## Task requirements:
Give back every record exactly, with its pictures left out.

***** Material to process

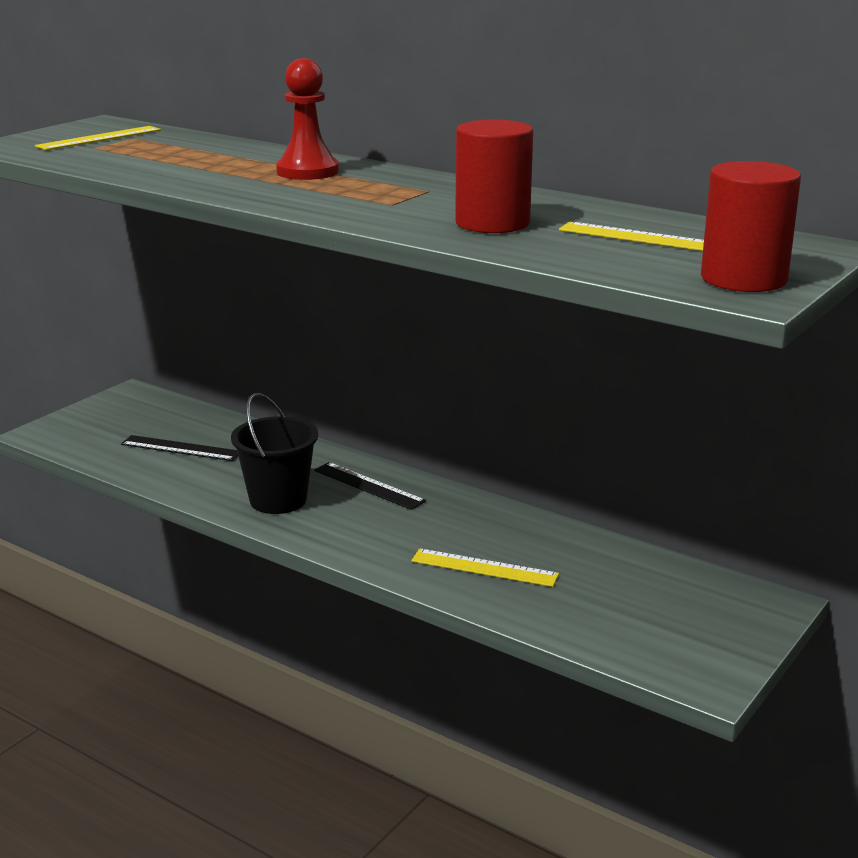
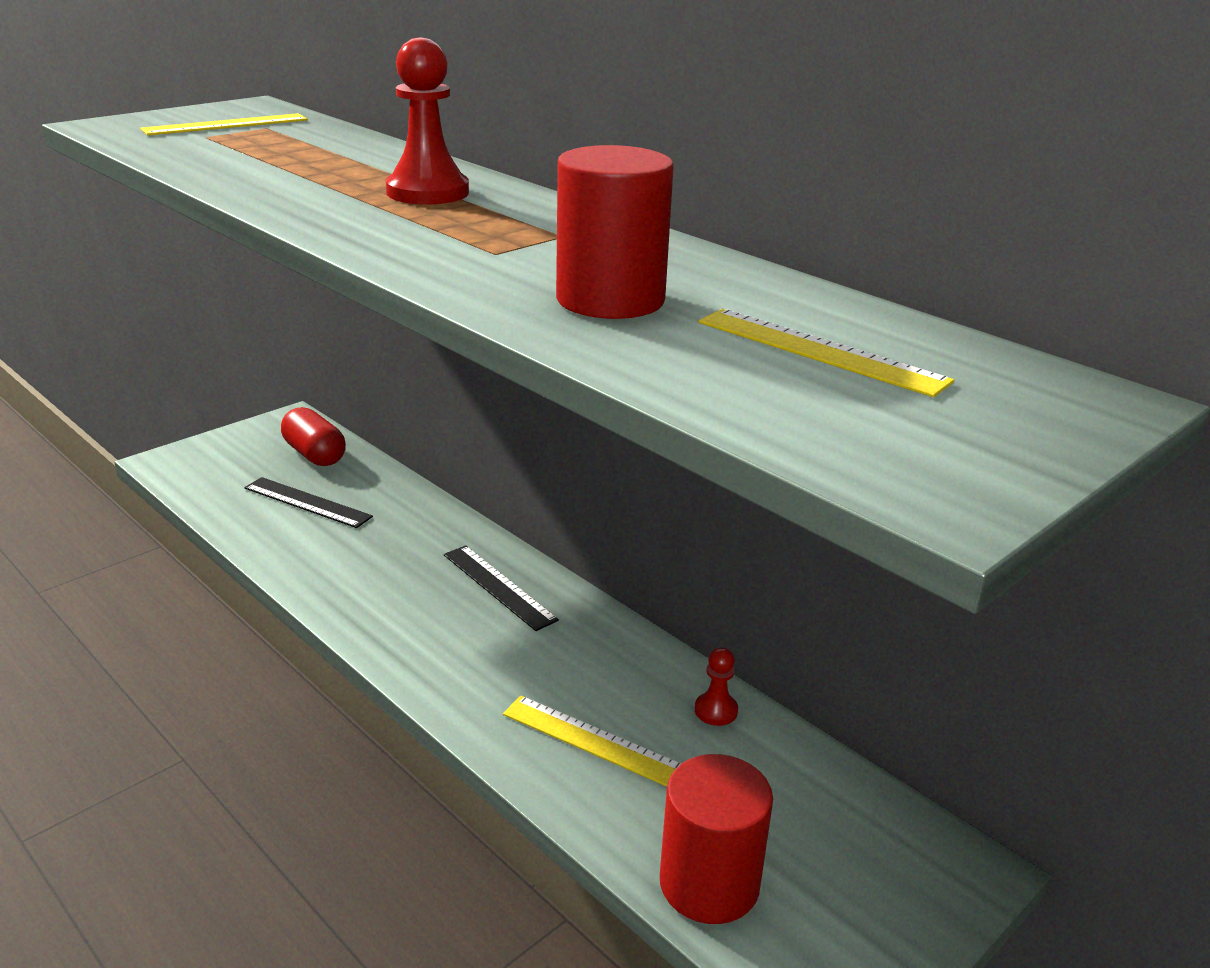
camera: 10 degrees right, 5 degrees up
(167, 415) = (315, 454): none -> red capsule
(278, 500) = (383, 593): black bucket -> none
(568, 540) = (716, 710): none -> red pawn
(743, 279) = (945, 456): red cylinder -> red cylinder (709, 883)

**********

## Task result:
camera: 10 degrees right, 5 degrees up
(167, 415) = (315, 454): none -> red capsule
(278, 500) = (383, 593): black bucket -> none
(568, 540) = (716, 710): none -> red pawn
(743, 279) = (945, 456): red cylinder -> red cylinder (709, 883)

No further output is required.